[Lines of data]
%%
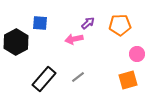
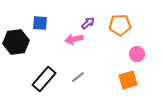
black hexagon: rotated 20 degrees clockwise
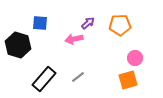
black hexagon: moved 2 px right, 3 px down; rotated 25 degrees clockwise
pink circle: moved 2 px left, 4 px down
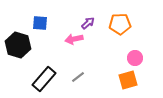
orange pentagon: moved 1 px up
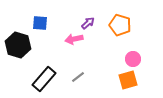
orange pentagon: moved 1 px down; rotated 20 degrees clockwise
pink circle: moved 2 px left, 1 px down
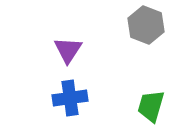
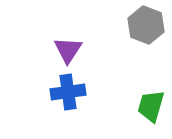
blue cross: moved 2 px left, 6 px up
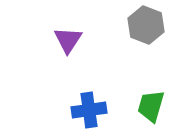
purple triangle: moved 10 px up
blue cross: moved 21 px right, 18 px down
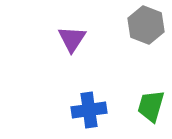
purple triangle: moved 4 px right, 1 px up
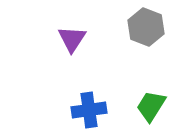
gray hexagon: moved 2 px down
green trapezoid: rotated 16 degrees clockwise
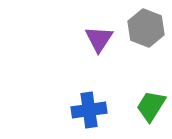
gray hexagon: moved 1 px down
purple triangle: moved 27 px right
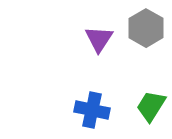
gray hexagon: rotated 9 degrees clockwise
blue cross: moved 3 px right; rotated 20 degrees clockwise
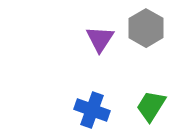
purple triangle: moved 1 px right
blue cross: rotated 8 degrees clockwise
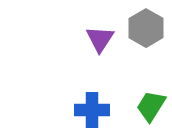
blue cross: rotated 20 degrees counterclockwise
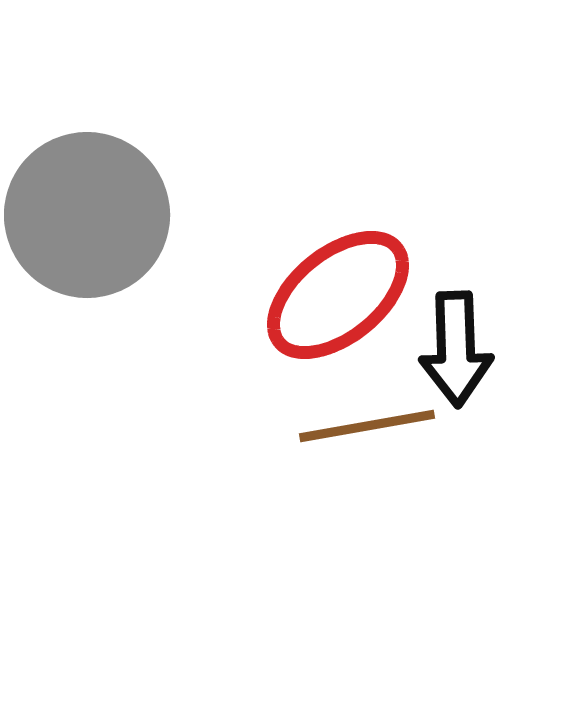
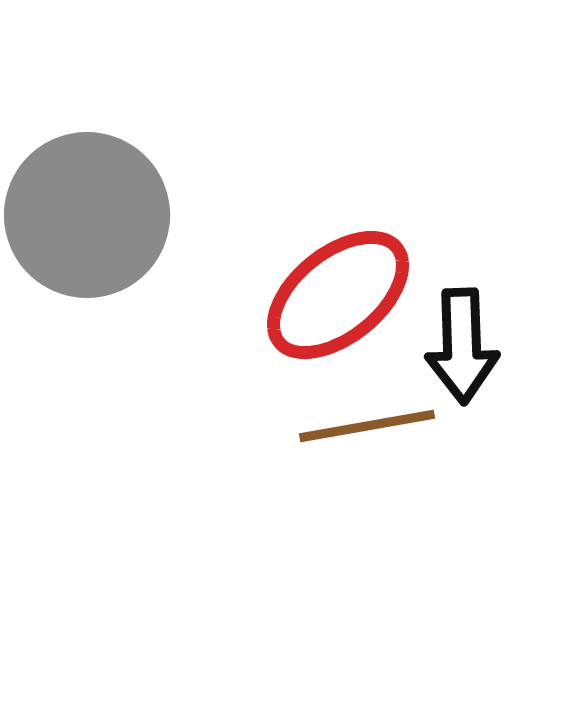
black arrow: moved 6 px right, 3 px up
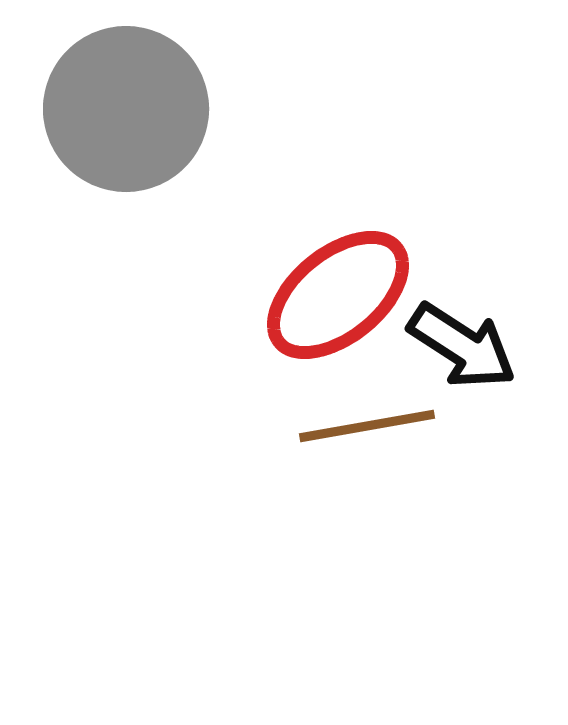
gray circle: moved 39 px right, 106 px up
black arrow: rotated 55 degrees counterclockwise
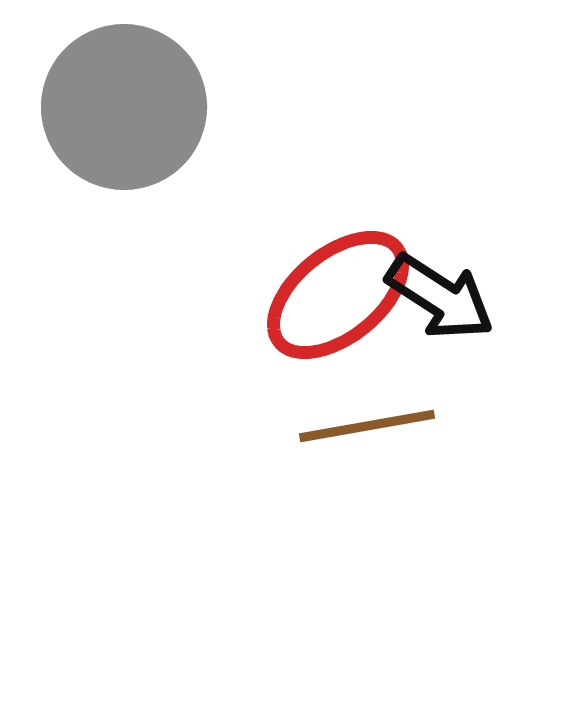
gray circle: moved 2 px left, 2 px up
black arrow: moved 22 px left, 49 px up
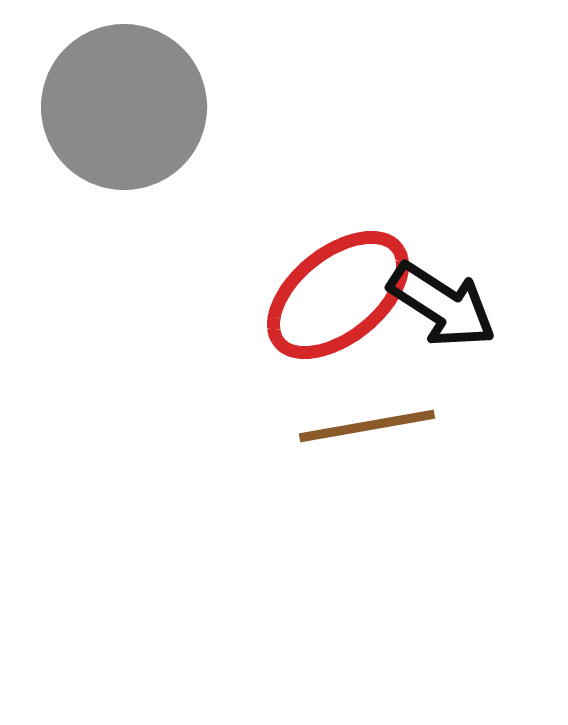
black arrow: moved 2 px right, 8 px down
%%
Exercise objective → Could you reproduce the lines above word for word, leaving out the pictures?

Result →
black hexagon: rotated 20 degrees clockwise
black hexagon: moved 2 px right, 3 px down; rotated 25 degrees clockwise
pink circle: moved 2 px left, 4 px down
orange pentagon: moved 1 px up
orange pentagon: moved 1 px down; rotated 20 degrees clockwise
pink circle: moved 2 px left, 1 px down
blue cross: moved 2 px left, 6 px up
purple triangle: moved 10 px up
blue cross: moved 21 px right, 18 px down
purple triangle: moved 4 px right, 1 px up
gray hexagon: moved 2 px down
green trapezoid: rotated 16 degrees clockwise
gray hexagon: moved 1 px down
purple triangle: moved 27 px right
gray hexagon: rotated 9 degrees clockwise
blue cross: moved 3 px right; rotated 20 degrees clockwise
purple triangle: moved 1 px right
blue cross: rotated 8 degrees clockwise
blue cross: rotated 20 degrees counterclockwise
black arrow: moved 6 px right, 3 px up
gray circle: moved 39 px right, 106 px up
black arrow: rotated 55 degrees counterclockwise
gray circle: moved 2 px left, 2 px up
black arrow: moved 22 px left, 49 px up
black arrow: moved 2 px right, 8 px down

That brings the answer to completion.